■ Exercise requirements ■
Pull every line of text from the data below word for word, and leave the pictures out of your answer.
—————
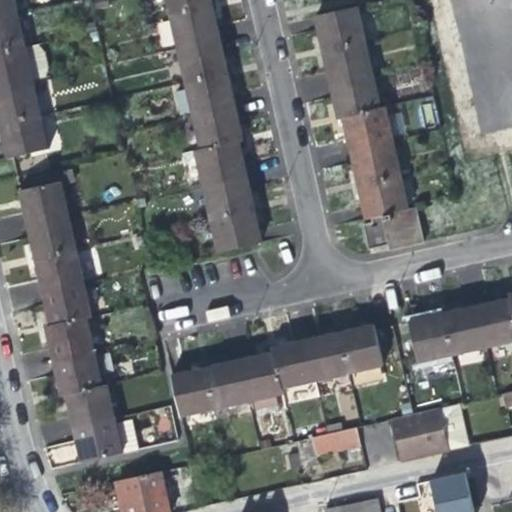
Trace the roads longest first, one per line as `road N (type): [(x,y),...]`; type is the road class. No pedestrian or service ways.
road 1 (residential): [(511,443),(206,511)]
road 2 (residential): [(256,0),(320,280)]
road 3 (residential): [(320,280),(511,237)]
road 4 (residential): [(157,314),(320,280)]
road 5 (residential): [(38,511),(0,394)]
—————
■ Answer to this task ■
Trace the roads longest first, one per line as `road N (type): [(x,y),...]`; type is the road class. No pedestrian or service ways.
road 1 (residential): [(511,443),(206,511)]
road 2 (residential): [(256,0),(320,280)]
road 3 (residential): [(320,280),(511,237)]
road 4 (residential): [(157,314),(320,280)]
road 5 (residential): [(38,511),(0,394)]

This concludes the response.